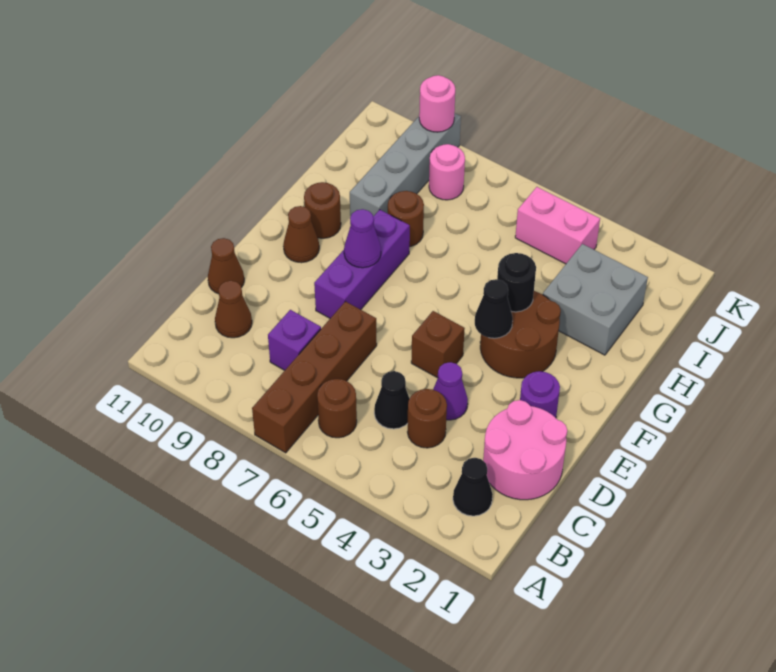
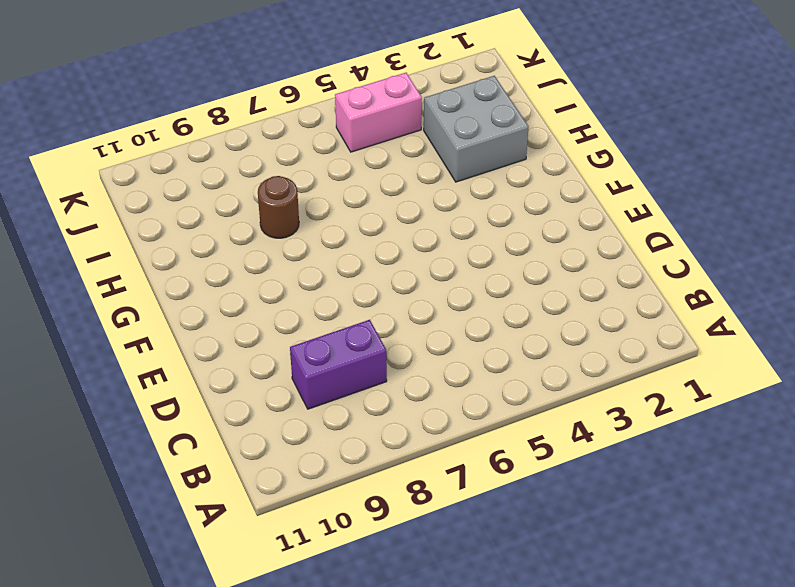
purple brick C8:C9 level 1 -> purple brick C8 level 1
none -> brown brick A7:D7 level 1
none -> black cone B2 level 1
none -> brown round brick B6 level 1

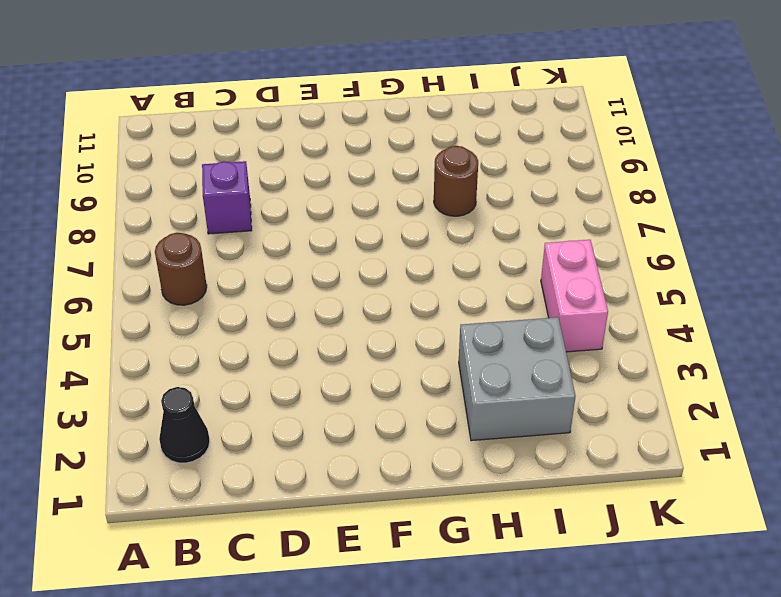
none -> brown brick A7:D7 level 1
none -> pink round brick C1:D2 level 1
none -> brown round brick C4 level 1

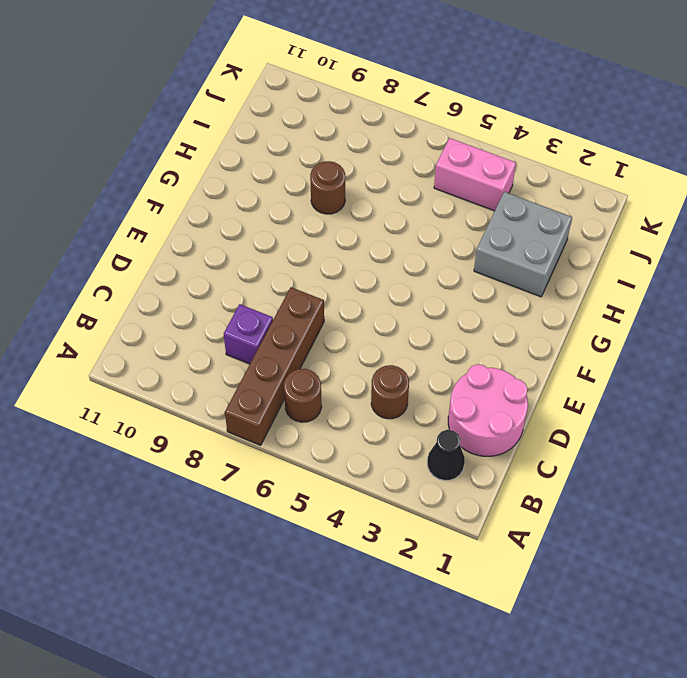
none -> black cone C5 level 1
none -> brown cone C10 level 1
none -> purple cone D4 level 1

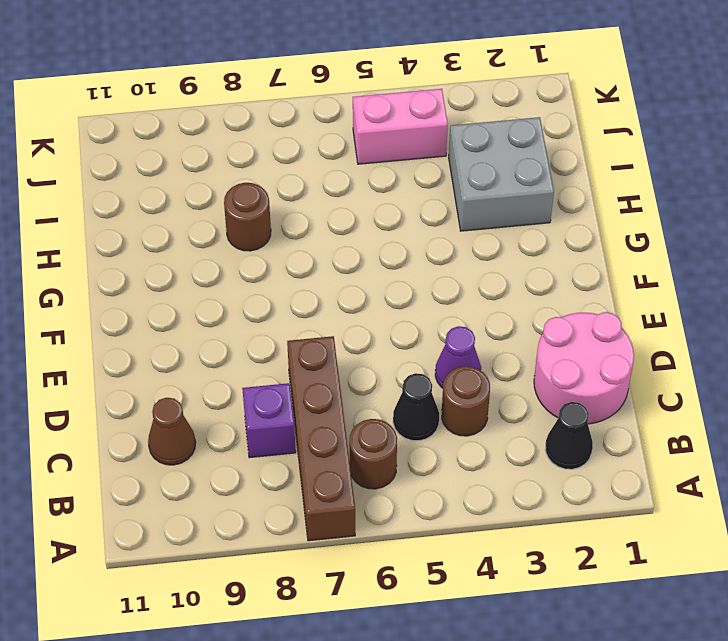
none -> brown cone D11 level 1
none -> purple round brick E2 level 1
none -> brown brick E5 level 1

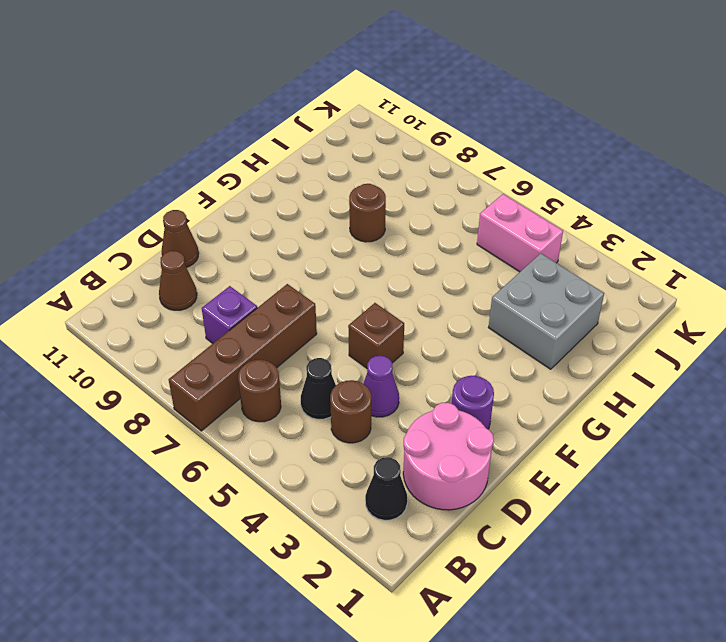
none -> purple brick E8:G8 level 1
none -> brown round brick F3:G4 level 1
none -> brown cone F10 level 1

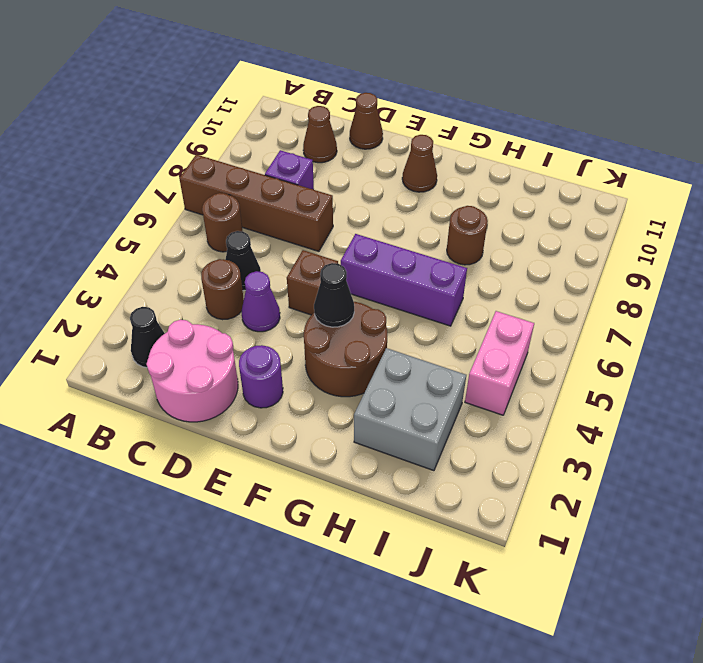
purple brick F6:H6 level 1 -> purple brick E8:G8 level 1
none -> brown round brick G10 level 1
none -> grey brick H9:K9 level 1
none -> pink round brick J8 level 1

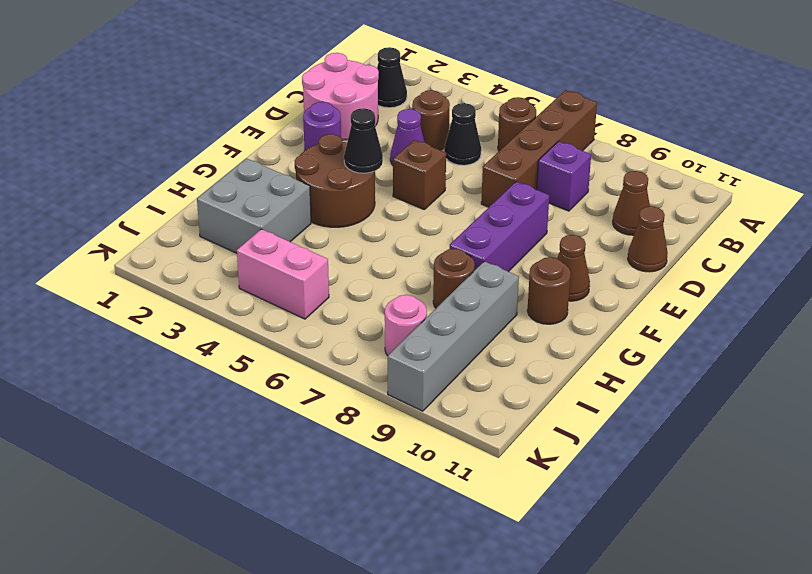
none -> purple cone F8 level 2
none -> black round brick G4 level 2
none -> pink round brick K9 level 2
...
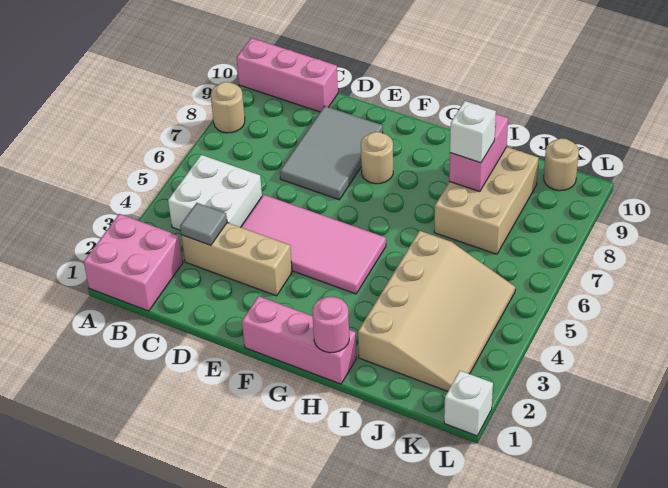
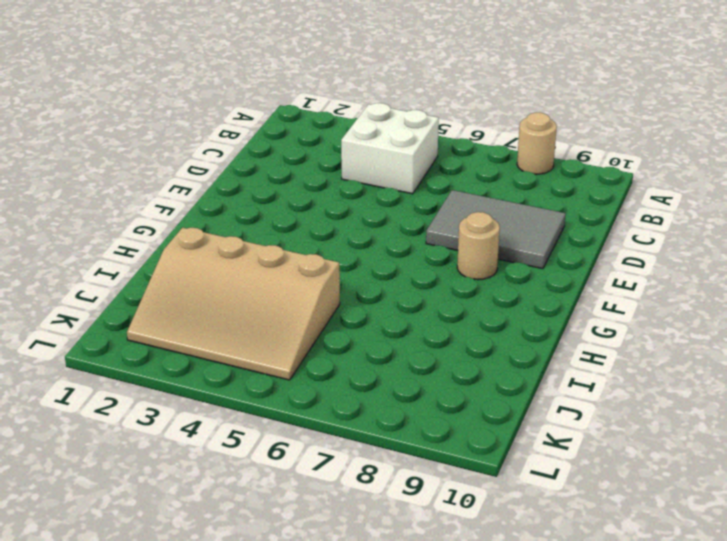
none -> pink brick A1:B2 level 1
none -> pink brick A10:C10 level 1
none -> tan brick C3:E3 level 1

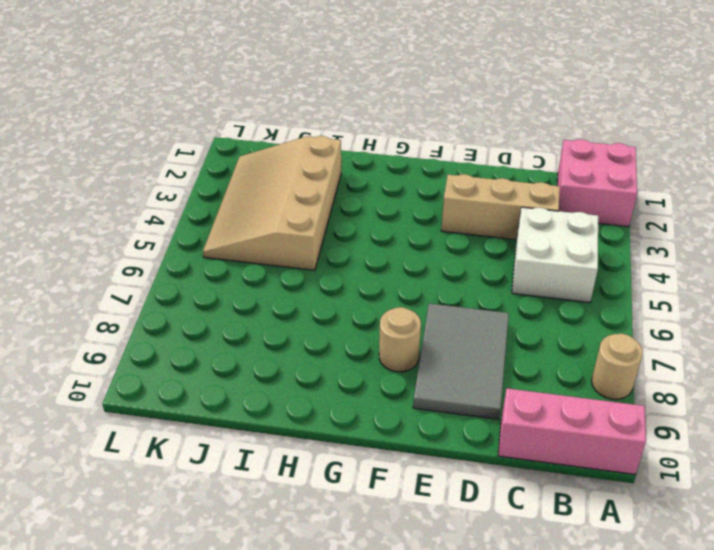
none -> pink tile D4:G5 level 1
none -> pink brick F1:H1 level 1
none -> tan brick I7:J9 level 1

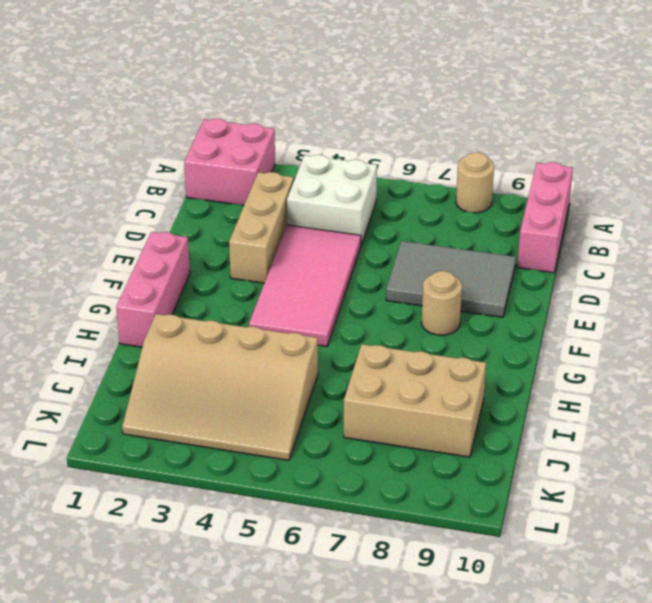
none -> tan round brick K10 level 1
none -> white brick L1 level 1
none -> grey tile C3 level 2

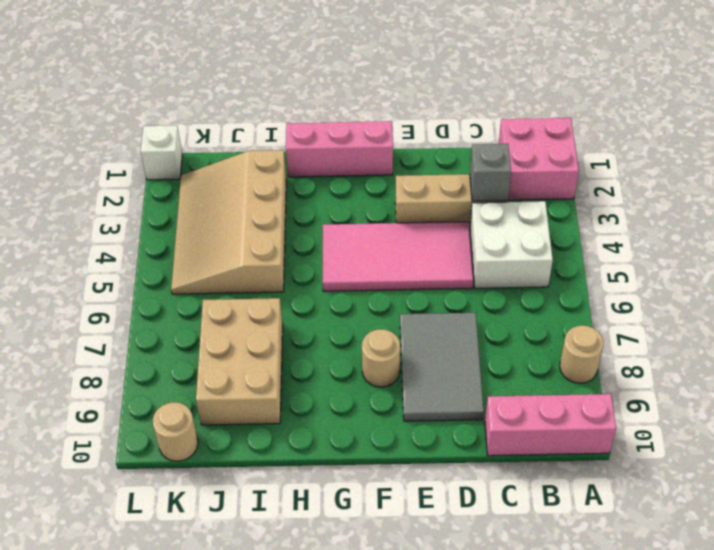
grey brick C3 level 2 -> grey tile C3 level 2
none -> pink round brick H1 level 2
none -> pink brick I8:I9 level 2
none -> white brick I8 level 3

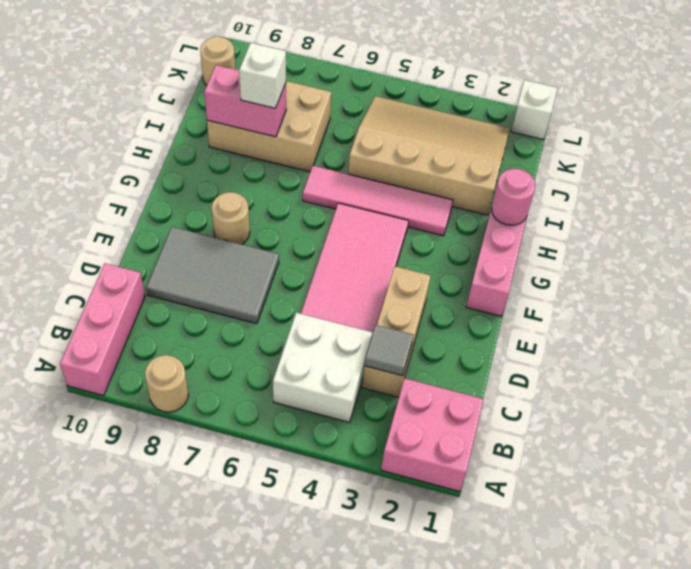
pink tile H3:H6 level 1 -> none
==
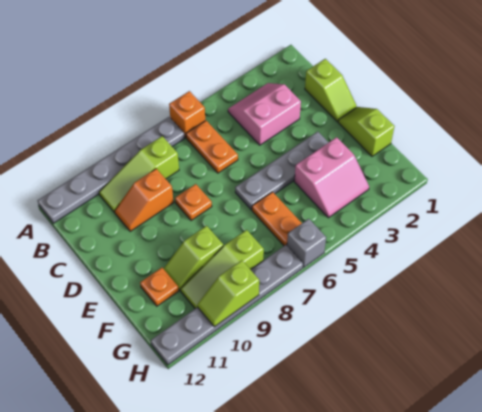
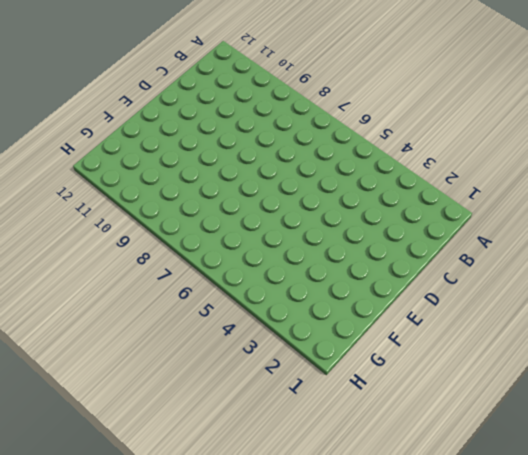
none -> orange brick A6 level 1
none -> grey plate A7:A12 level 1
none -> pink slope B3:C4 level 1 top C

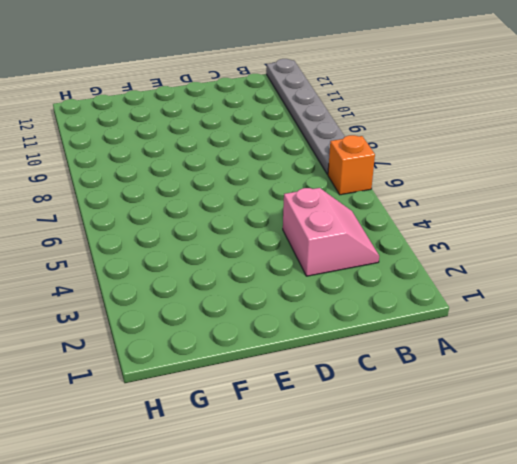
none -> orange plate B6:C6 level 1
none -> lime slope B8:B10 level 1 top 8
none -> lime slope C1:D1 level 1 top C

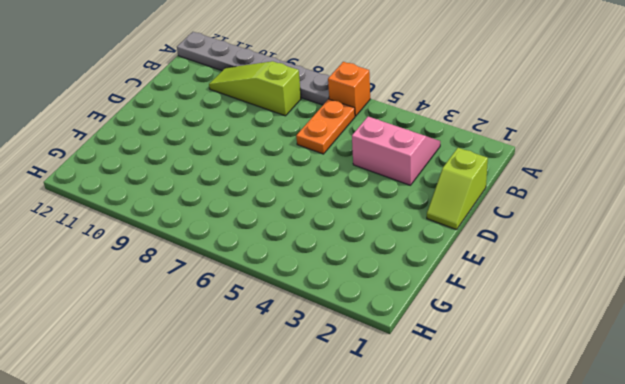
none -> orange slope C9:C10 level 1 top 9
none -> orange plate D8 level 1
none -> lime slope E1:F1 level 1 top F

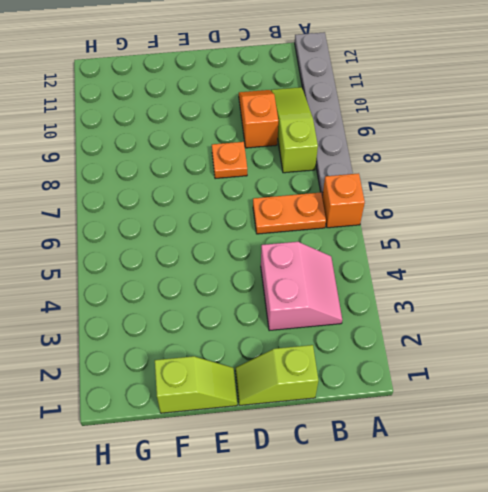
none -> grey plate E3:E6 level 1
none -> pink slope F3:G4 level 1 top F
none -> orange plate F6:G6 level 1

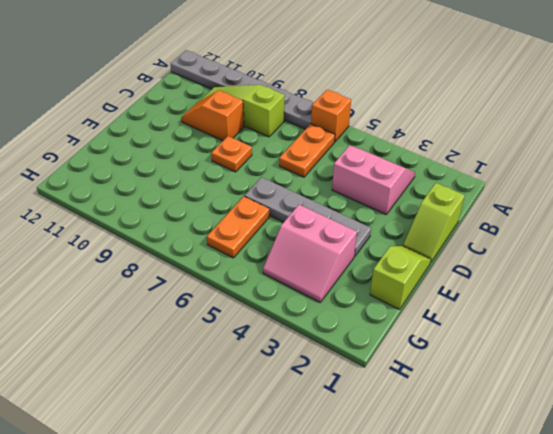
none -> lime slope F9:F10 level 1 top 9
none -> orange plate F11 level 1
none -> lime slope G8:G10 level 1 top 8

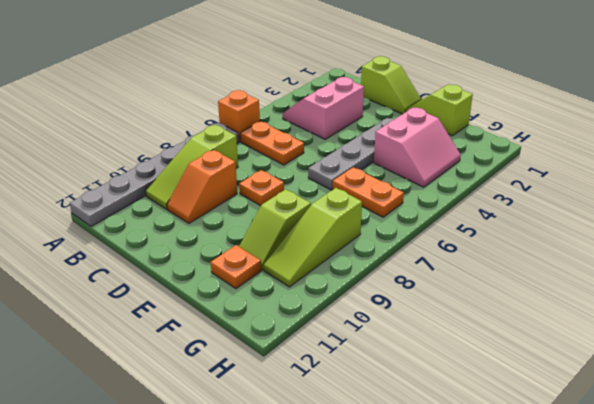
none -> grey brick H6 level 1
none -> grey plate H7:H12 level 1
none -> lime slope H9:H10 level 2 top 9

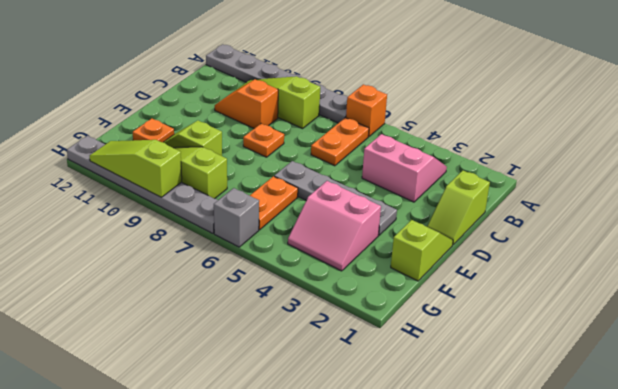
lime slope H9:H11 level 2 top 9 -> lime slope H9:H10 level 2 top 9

**YOUR ASSIGNMENT**
Take the entries above and copy exactly the lines starting at the one with "purple brick C8:C9" and ending at the one with "none -> brown round brick F3:G4 level 1"; nothing outside that span, and no pictures.

**SOLUTION FOR THIS PROBLEM**
purple brick C8:C9 level 1 -> purple brick C8 level 1
none -> brown brick A7:D7 level 1
none -> black cone B2 level 1
none -> brown round brick B6 level 1

none -> brown brick A7:D7 level 1
none -> pink round brick C1:D2 level 1
none -> brown round brick C4 level 1

none -> black cone C5 level 1
none -> brown cone C10 level 1
none -> purple cone D4 level 1

none -> brown cone D11 level 1
none -> purple round brick E2 level 1
none -> brown brick E5 level 1

none -> purple brick E8:G8 level 1
none -> brown round brick F3:G4 level 1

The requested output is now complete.